▸ What you should do: Your answer must be an exact transcription of the data, with every picture omitted.

Shape position tracking data:
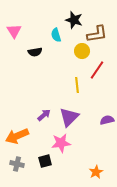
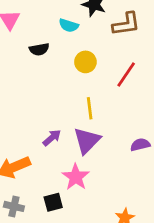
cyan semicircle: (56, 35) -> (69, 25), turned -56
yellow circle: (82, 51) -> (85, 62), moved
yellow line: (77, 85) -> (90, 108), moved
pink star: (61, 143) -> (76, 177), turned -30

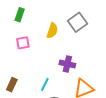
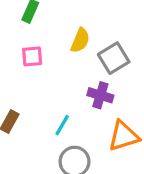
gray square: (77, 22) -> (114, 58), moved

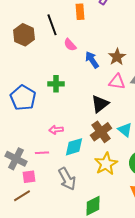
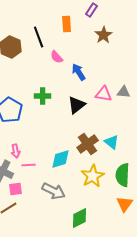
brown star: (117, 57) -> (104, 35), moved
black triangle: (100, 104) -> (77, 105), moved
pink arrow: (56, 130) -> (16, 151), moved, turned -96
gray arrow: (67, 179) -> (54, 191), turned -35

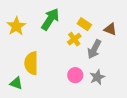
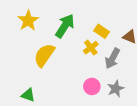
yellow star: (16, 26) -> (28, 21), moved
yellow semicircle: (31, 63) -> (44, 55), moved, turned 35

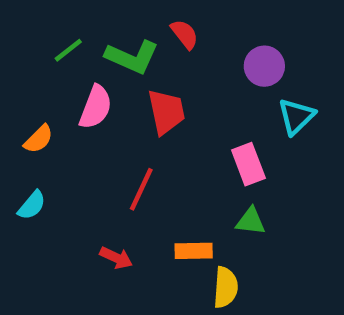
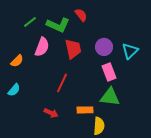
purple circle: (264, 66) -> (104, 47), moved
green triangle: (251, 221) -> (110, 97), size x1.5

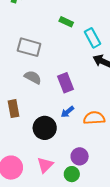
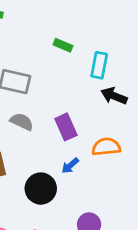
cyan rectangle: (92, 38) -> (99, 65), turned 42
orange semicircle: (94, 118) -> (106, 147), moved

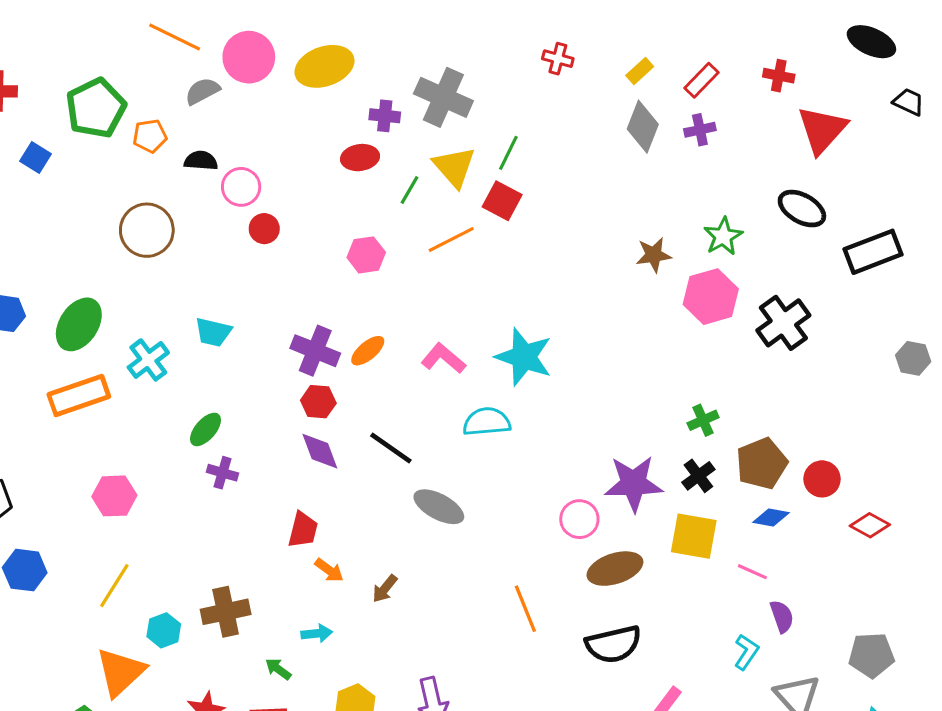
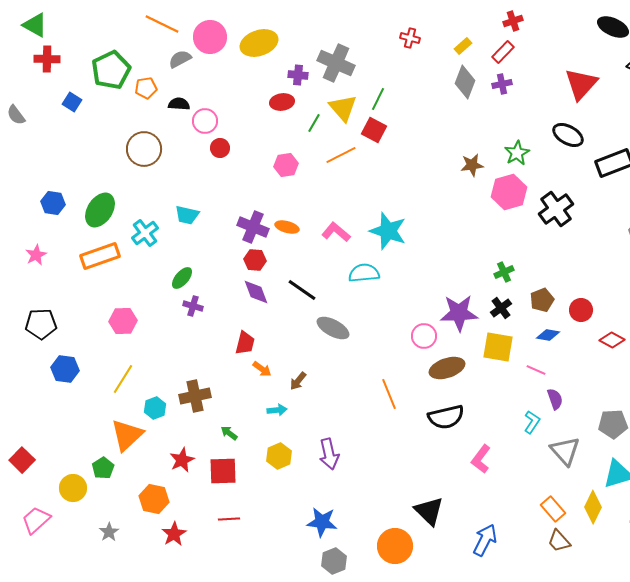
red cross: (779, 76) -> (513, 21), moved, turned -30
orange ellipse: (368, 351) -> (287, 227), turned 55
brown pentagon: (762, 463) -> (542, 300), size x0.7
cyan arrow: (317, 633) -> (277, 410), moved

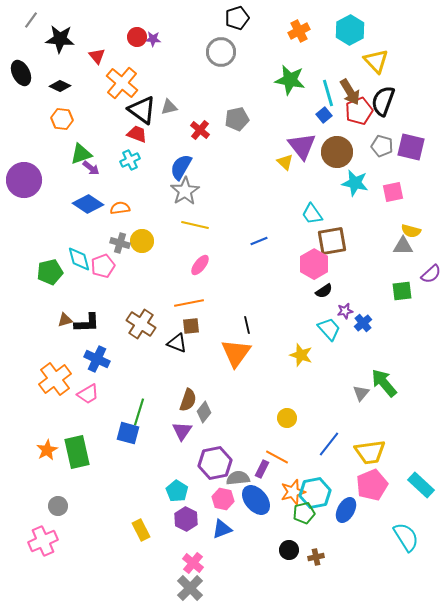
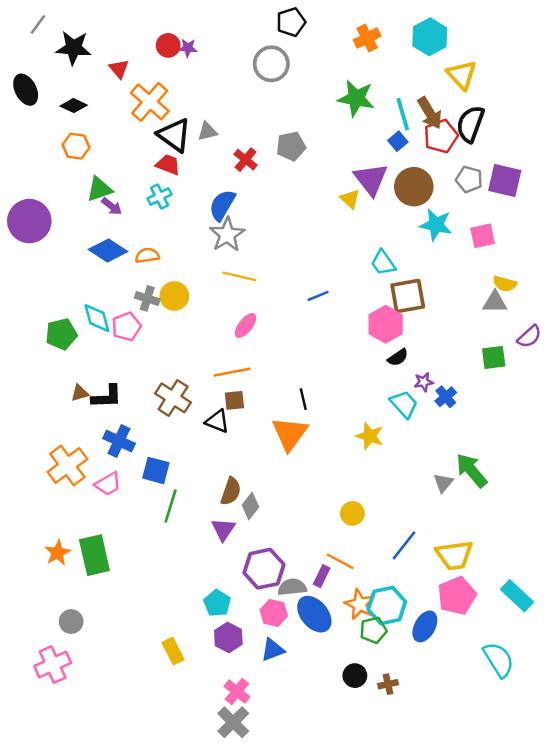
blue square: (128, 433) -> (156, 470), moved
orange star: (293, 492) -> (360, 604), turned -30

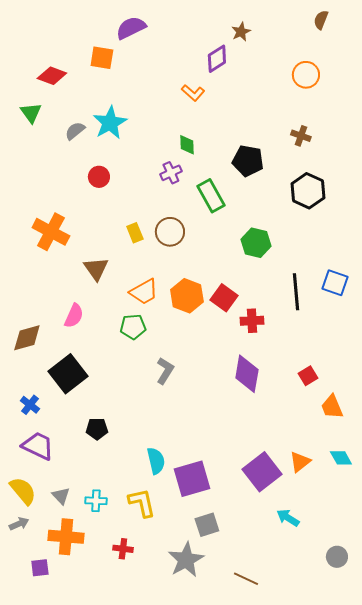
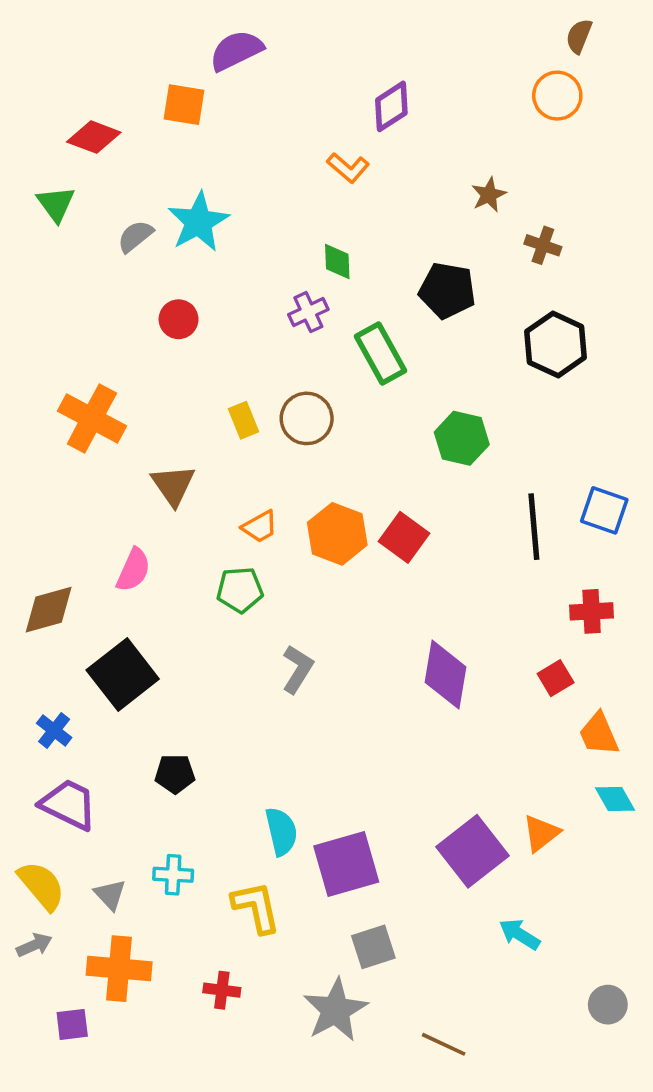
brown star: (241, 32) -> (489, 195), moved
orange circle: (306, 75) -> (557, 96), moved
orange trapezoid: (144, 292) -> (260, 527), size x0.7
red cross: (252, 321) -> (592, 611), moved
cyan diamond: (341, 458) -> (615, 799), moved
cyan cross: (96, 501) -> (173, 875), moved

▸ Completed exercise:
cyan semicircle: (56, 35) -> (69, 25), turned -56
yellow circle: (82, 51) -> (85, 62), moved
yellow line: (77, 85) -> (90, 108), moved
pink star: (61, 143) -> (76, 177), turned -30

gray square: (77, 22) -> (114, 58), moved

brown star: (117, 57) -> (104, 35), moved
black triangle: (100, 104) -> (77, 105), moved
pink arrow: (56, 130) -> (16, 151), moved, turned -96
gray arrow: (67, 179) -> (54, 191), turned -35

yellow star: (16, 26) -> (28, 21), moved
yellow semicircle: (31, 63) -> (44, 55), moved, turned 35

purple circle: (264, 66) -> (104, 47), moved
green triangle: (251, 221) -> (110, 97), size x1.5

cyan rectangle: (92, 38) -> (99, 65), turned 42
orange semicircle: (94, 118) -> (106, 147), moved

red cross: (779, 76) -> (513, 21), moved, turned -30
orange ellipse: (368, 351) -> (287, 227), turned 55
brown pentagon: (762, 463) -> (542, 300), size x0.7
cyan arrow: (317, 633) -> (277, 410), moved

blue square: (128, 433) -> (156, 470), moved
orange star: (293, 492) -> (360, 604), turned -30

brown star: (241, 32) -> (489, 195), moved
orange circle: (306, 75) -> (557, 96), moved
orange trapezoid: (144, 292) -> (260, 527), size x0.7
red cross: (252, 321) -> (592, 611), moved
cyan diamond: (341, 458) -> (615, 799), moved
cyan cross: (96, 501) -> (173, 875), moved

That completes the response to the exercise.